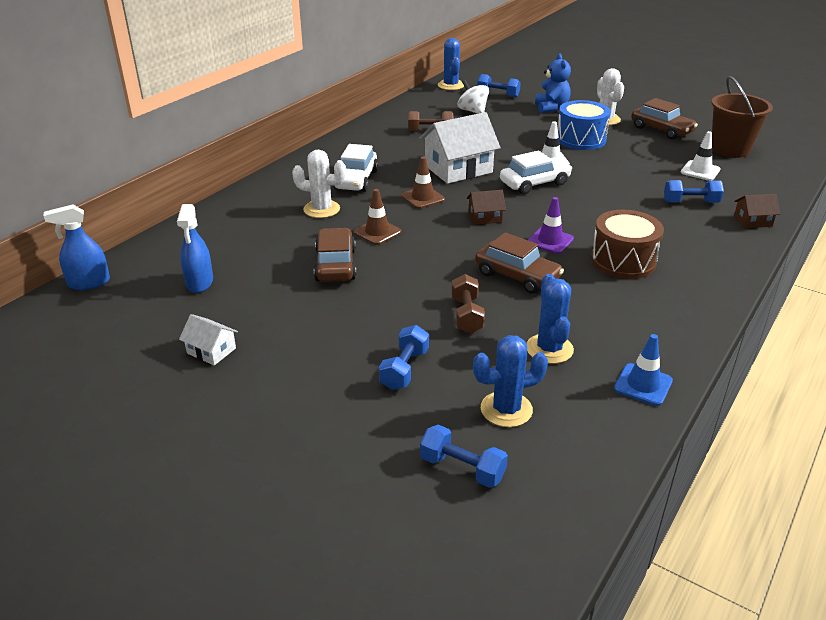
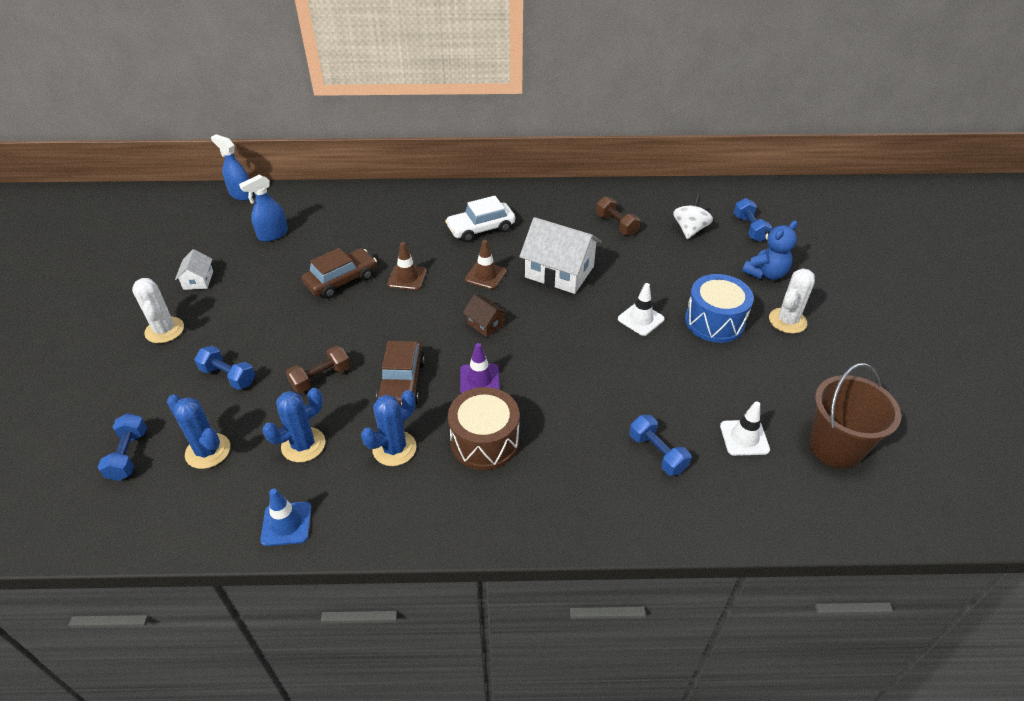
camera: 55 degrees right, 10 degrees up
(321, 209) = (417, 235): white cactus -> white cactus (164, 330)
(404, 369) = (228, 376): blue dumbbell -> blue dumbbell turned 45 degrees clockwise
(451, 85) = (730, 193): blue cactus -> blue cactus (394, 448)
(534, 183) = (581, 328): white car -> none
(661, 130) = (816, 372): brown car -> none
(753, 221) = (664, 519): brown house -> none

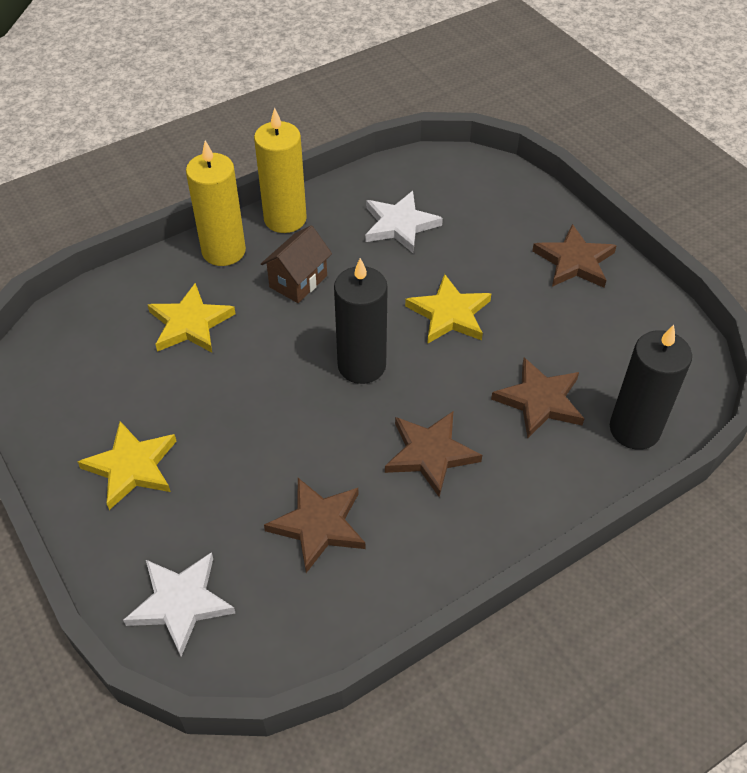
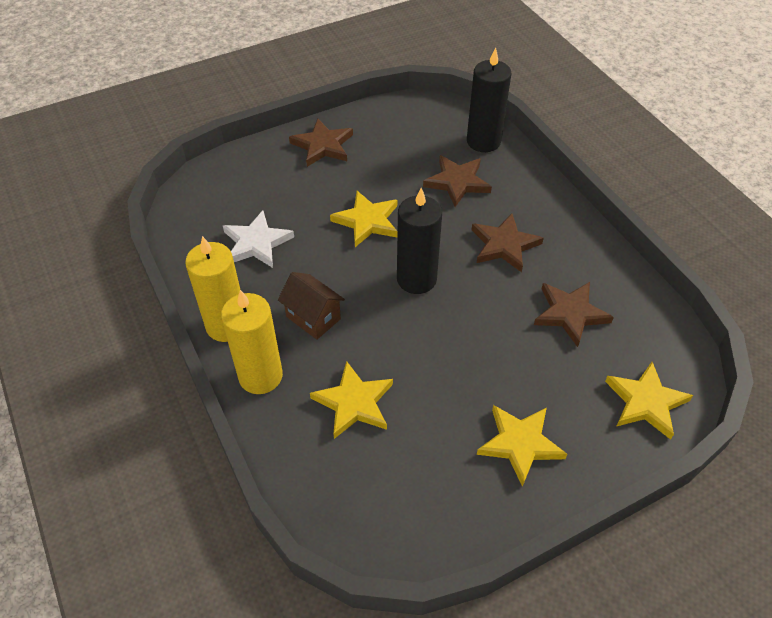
camera: 85 degrees left, 0 degrees up
(181, 603) = (646, 402): white star -> yellow star

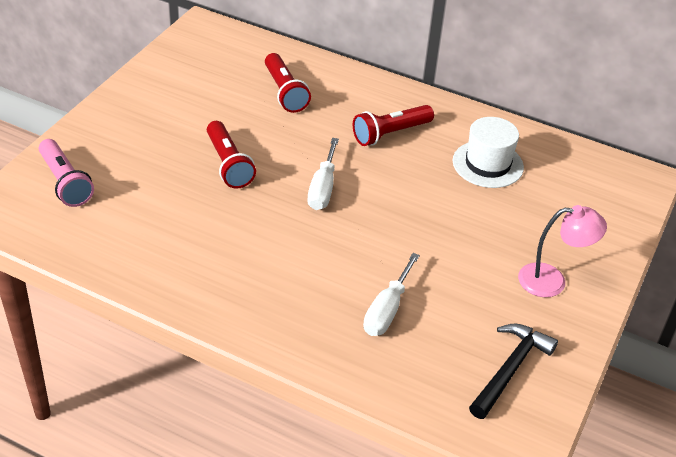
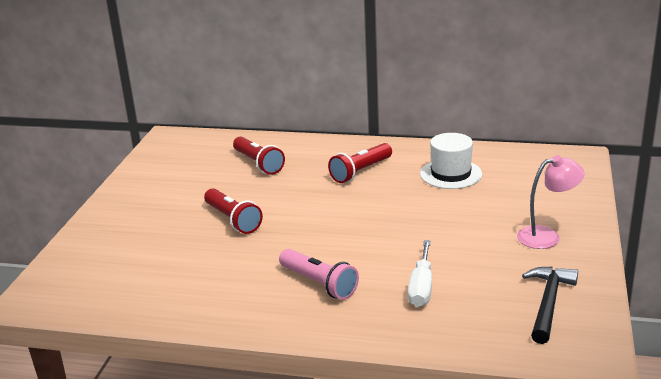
camera: 10 degrees left, 15 degrees down
(65, 183) = (90, 264): pink flashlight -> pink flashlight (319, 284)
(323, 188) = (322, 218): white screwdriver -> none

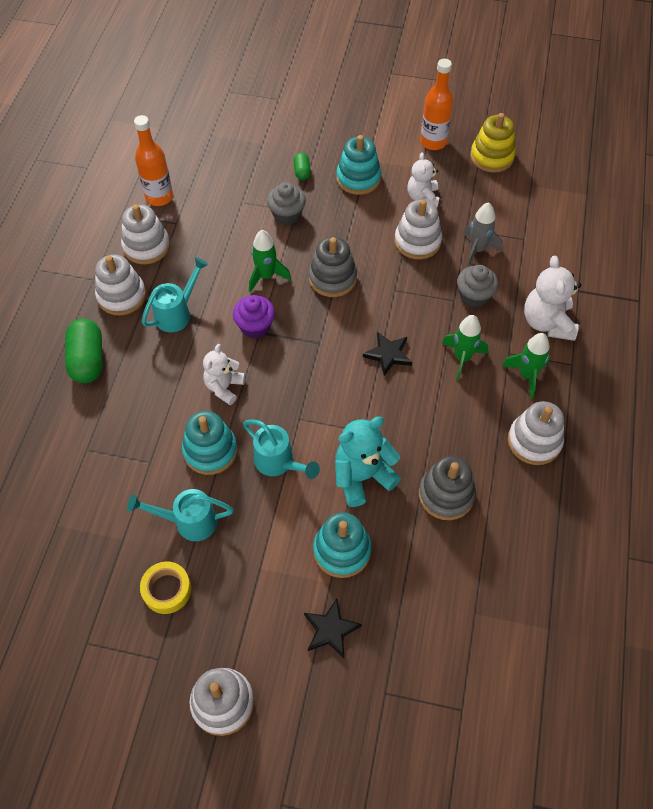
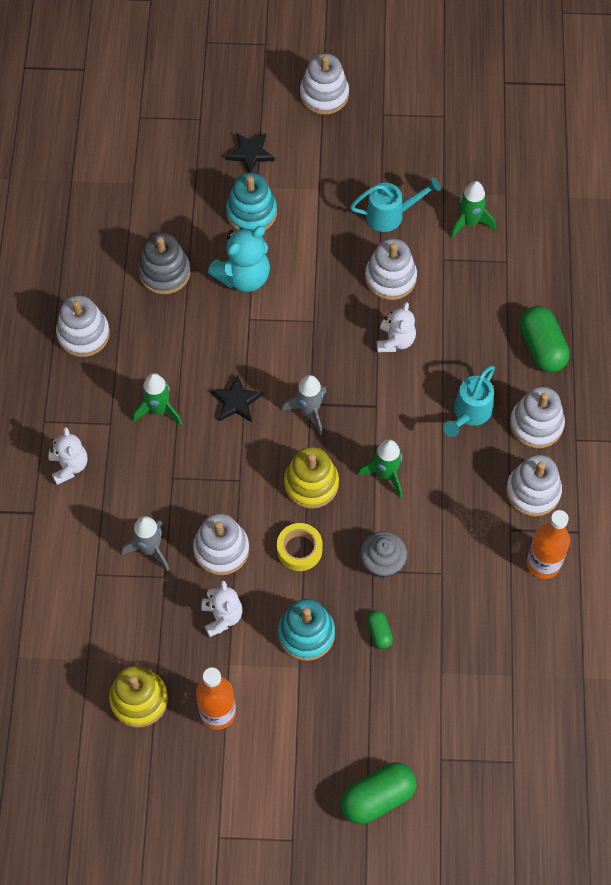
camera: 170 degrees right, 5 degrees up
(167, 590) = (392, 161): yellow tape -> yellow tape (299, 549)
(210, 451) = (390, 278): turquoise stacking toy -> white stacking toy
(255, 326) = (382, 411): purple cupcake -> none
(278, 463) = (324, 277): turquoise watering can -> none
(322, 336) = (309, 411): none -> grey rocket
(328, 85) = (377, 797): none -> green capsule
(332, 278) = (311, 484): grey stacking toy -> yellow stacking toy
(474, 296) = (150, 486): grey cupcake -> none
(527, 375) = (91, 401): green rocket -> green rocket (469, 222)
(547, 322) = (69, 466): white teddy bear -> white teddy bear, size x0.67

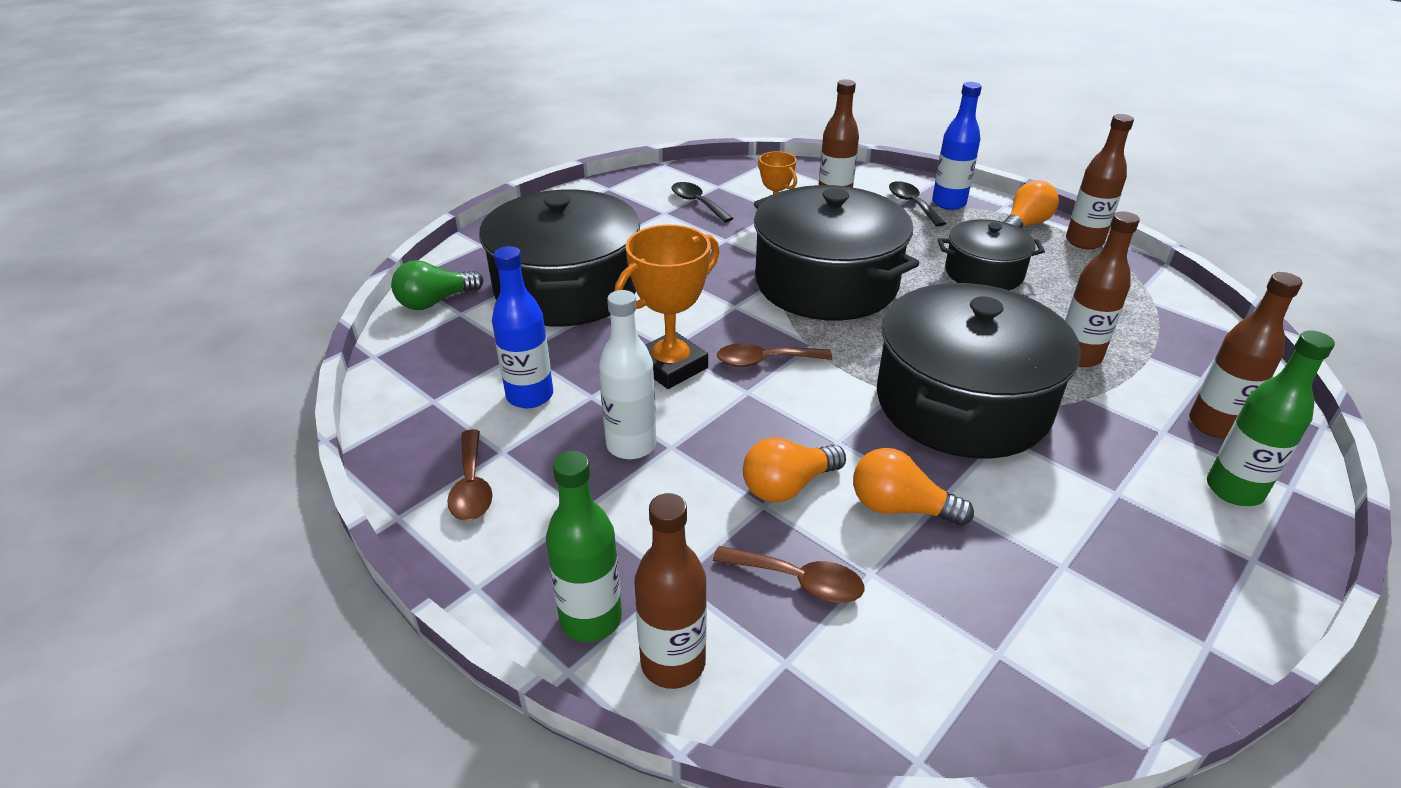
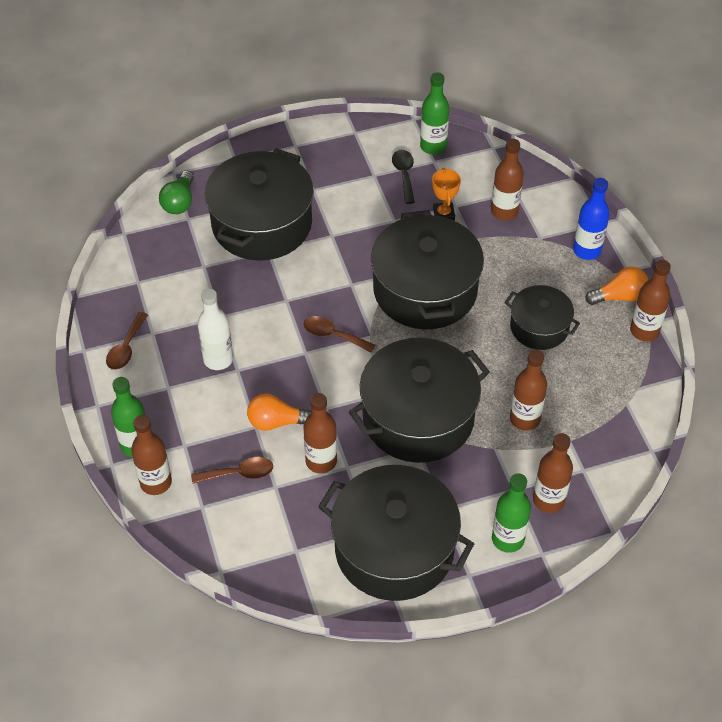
camera: 30 degrees right, 15 degrees up
(435, 302) = (179, 202): green light bulb -> green light bulb turned 75 degrees counterclockwise
(530, 396) = (188, 301): blue bottle -> none
(671, 366) = (277, 315): orange trophy -> none
(705, 176) = (433, 146): none -> green bottle
(798, 581) = (239, 473): brown spoon -> brown spoon turned 60 degrees counterclockwise
(899, 507) = (321, 461): orange light bulb -> brown bottle
(912, 204) = (558, 240): black spoon -> none
(1124, 575) = (394, 548): none -> black pot

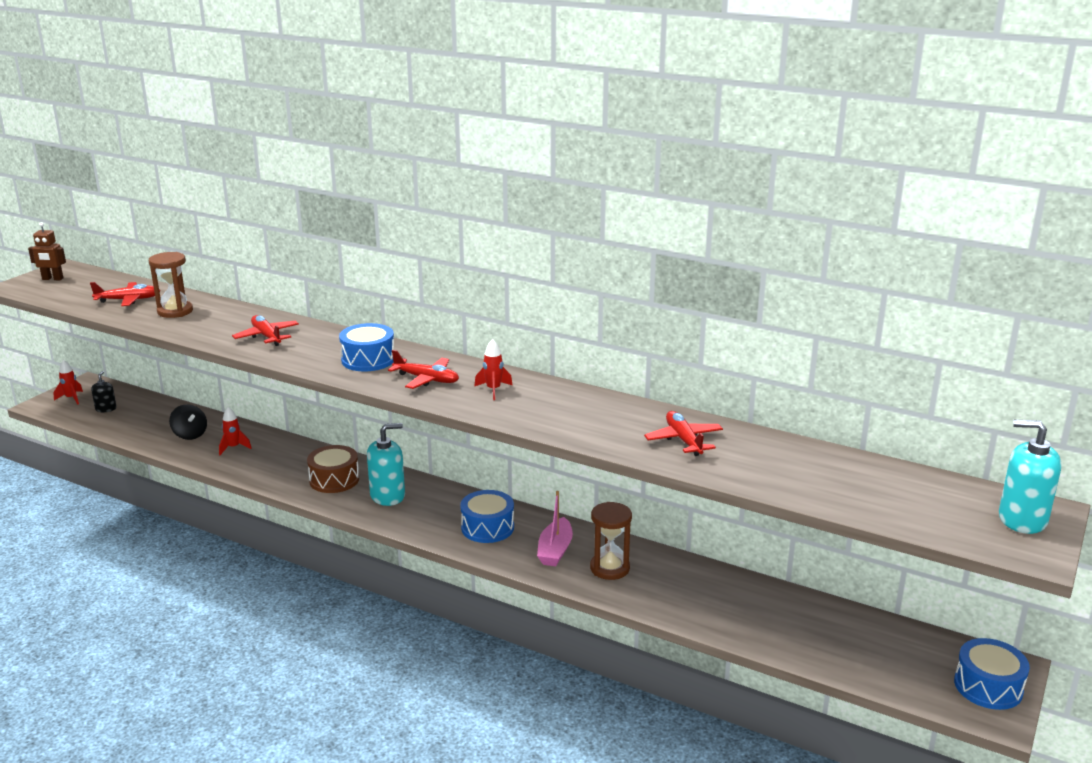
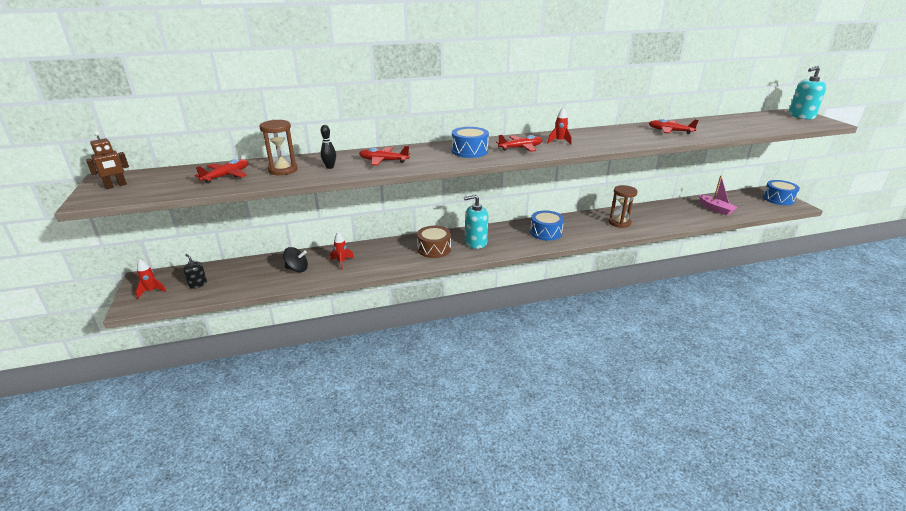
camera: 45 degrees left, 5 degrees up
(212, 324) = (330, 167): none -> black bowling pin
(387, 496) = (475, 242): turquoise soap dispenser -> turquoise soap dispenser turned 120 degrees counterclockwise
(555, 550) = (588, 227): pink boat -> pink boat (715, 209)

= = =

■ EXERCISE AIM:
Your copy of the material above should be exact and free of pictures.

■ EXERCISE RESPONSE:
camera: 55 degrees right, 10 degrees up
(321, 209) = (417, 235): white cactus -> white cactus (164, 330)
(404, 369) = (228, 376): blue dumbbell -> blue dumbbell turned 45 degrees clockwise
(451, 85) = (730, 193): blue cactus -> blue cactus (394, 448)
(534, 183) = (581, 328): white car -> none
(661, 130) = (816, 372): brown car -> none
(753, 221) = (664, 519): brown house -> none

camera: 85 degrees left, 0 degrees up
(181, 603) = (646, 402): white star -> yellow star

camera: 10 degrees left, 15 degrees down
(65, 183) = (90, 264): pink flashlight -> pink flashlight (319, 284)
(323, 188) = (322, 218): white screwdriver -> none

camera: 170 degrees right, 5 degrees up
(167, 590) = (392, 161): yellow tape -> yellow tape (299, 549)
(210, 451) = (390, 278): turquoise stacking toy -> white stacking toy
(255, 326) = (382, 411): purple cupcake -> none
(278, 463) = (324, 277): turquoise watering can -> none
(322, 336) = (309, 411): none -> grey rocket
(328, 85) = (377, 797): none -> green capsule
(332, 278) = (311, 484): grey stacking toy -> yellow stacking toy
(474, 296) = (150, 486): grey cupcake -> none
(527, 375) = (91, 401): green rocket -> green rocket (469, 222)
(547, 322) = (69, 466): white teddy bear -> white teddy bear, size x0.67

camera: 30 degrees right, 15 degrees up
(435, 302) = (179, 202): green light bulb -> green light bulb turned 75 degrees counterclockwise
(530, 396) = (188, 301): blue bottle -> none
(671, 366) = (277, 315): orange trophy -> none
(705, 176) = (433, 146): none -> green bottle
(798, 581) = (239, 473): brown spoon -> brown spoon turned 60 degrees counterclockwise
(899, 507) = (321, 461): orange light bulb -> brown bottle
(912, 204) = (558, 240): black spoon -> none
(1124, 575) = (394, 548): none -> black pot

camera: 45 degrees left, 5 degrees up
(212, 324) = (330, 167): none -> black bowling pin
(387, 496) = (475, 242): turquoise soap dispenser -> turquoise soap dispenser turned 120 degrees counterclockwise
(555, 550) = (588, 227): pink boat -> pink boat (715, 209)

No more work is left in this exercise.